→ **EXERCISE GOAL**
Extract the line that contains "grey brick E1" and every line after it through the end of the records below, exactly as written, leaving out any pictures.

→ **Stored dataset items**
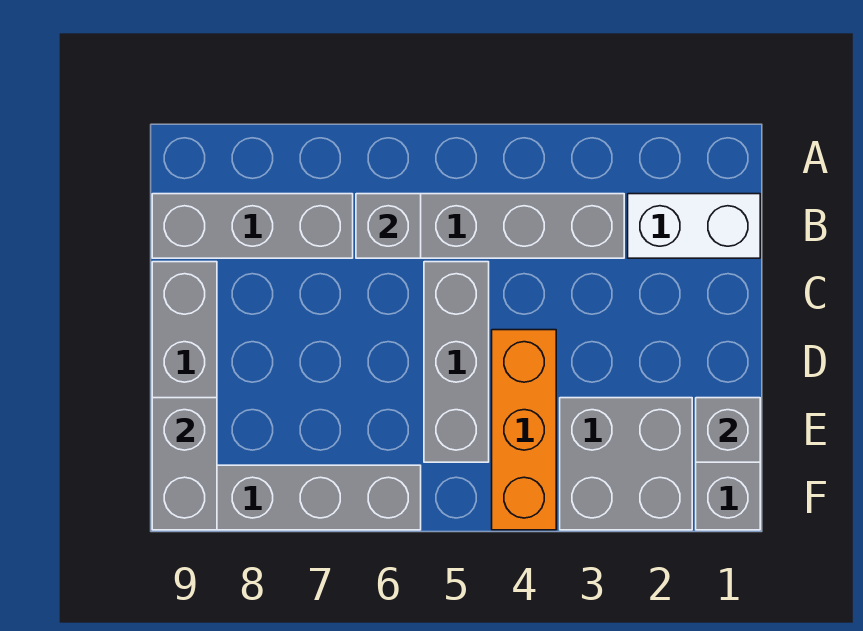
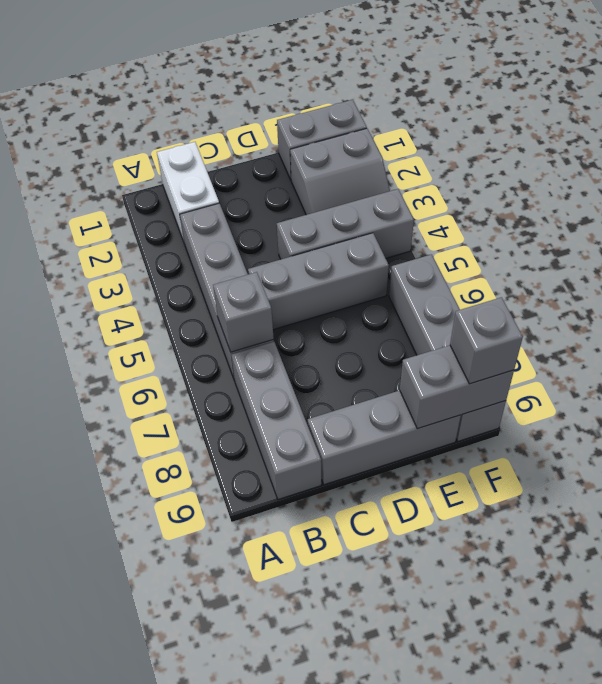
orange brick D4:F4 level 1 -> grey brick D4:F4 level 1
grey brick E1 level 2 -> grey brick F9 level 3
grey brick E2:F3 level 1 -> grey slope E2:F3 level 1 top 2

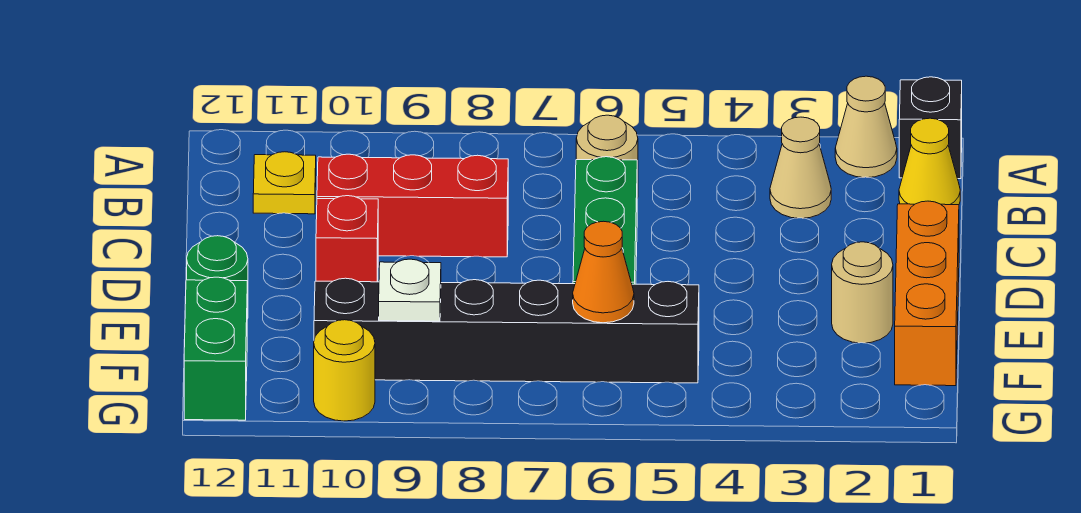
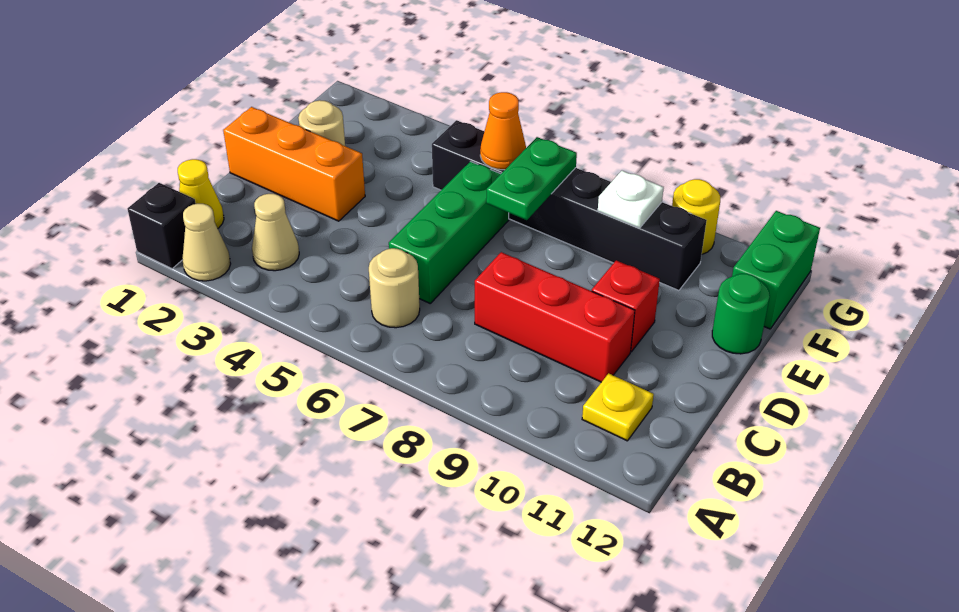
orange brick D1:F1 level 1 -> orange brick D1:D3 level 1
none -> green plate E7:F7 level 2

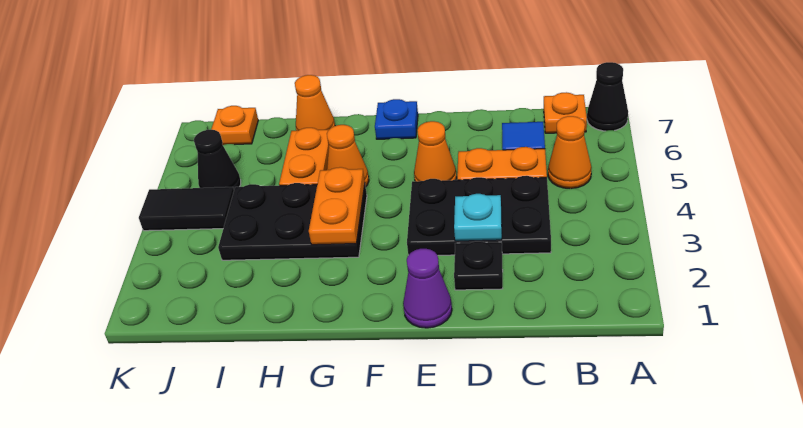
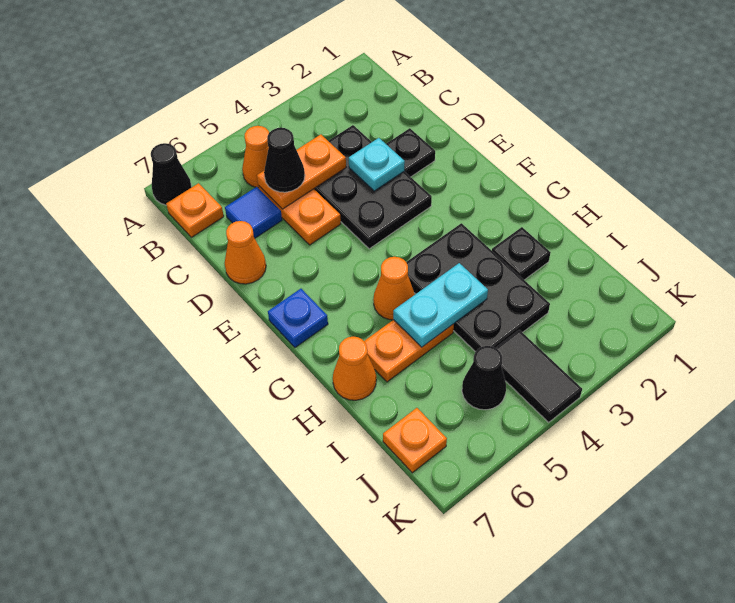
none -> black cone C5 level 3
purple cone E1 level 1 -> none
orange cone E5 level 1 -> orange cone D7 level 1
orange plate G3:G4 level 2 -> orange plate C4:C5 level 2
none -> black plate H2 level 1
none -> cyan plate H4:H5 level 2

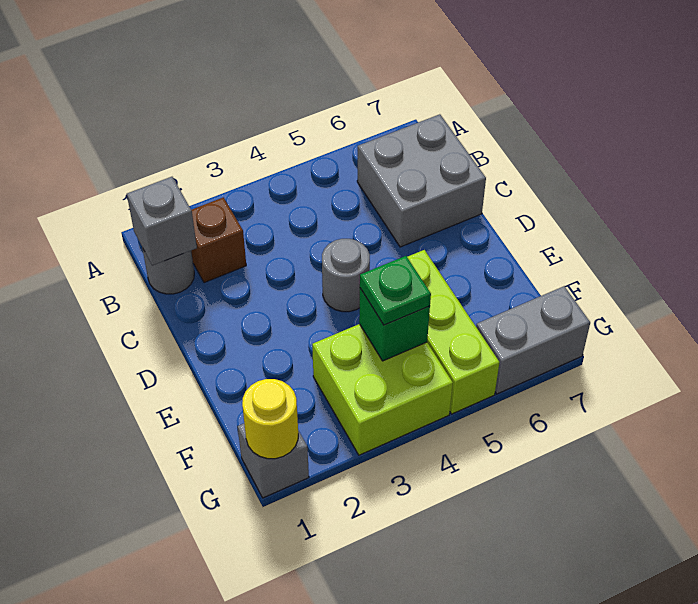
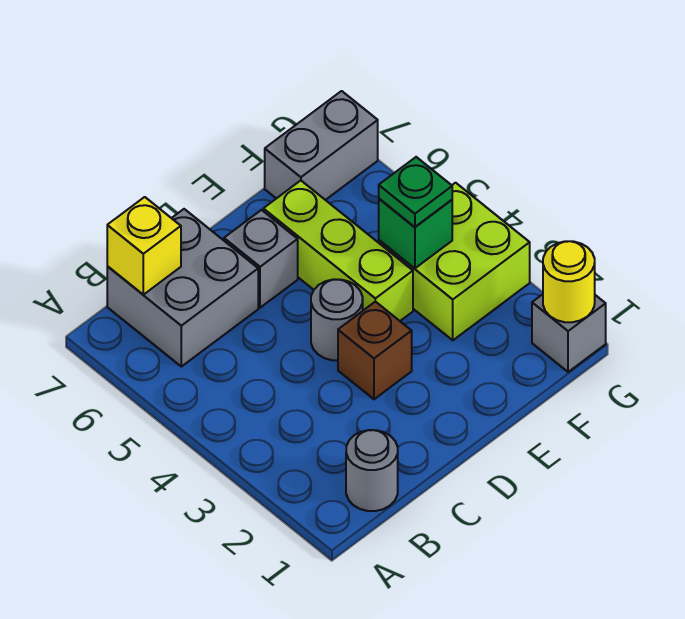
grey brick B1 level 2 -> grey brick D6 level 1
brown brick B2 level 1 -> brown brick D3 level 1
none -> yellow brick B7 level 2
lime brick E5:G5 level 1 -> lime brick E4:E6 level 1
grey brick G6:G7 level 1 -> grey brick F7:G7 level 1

→ **ANSWER TO THE PROBLEM**
grey brick E1 level 2 -> grey brick F9 level 3
grey brick E2:F3 level 1 -> grey slope E2:F3 level 1 top 2

orange brick D1:F1 level 1 -> orange brick D1:D3 level 1
none -> green plate E7:F7 level 2

none -> black cone C5 level 3
purple cone E1 level 1 -> none
orange cone E5 level 1 -> orange cone D7 level 1
orange plate G3:G4 level 2 -> orange plate C4:C5 level 2
none -> black plate H2 level 1
none -> cyan plate H4:H5 level 2

grey brick B1 level 2 -> grey brick D6 level 1
brown brick B2 level 1 -> brown brick D3 level 1
none -> yellow brick B7 level 2
lime brick E5:G5 level 1 -> lime brick E4:E6 level 1
grey brick G6:G7 level 1 -> grey brick F7:G7 level 1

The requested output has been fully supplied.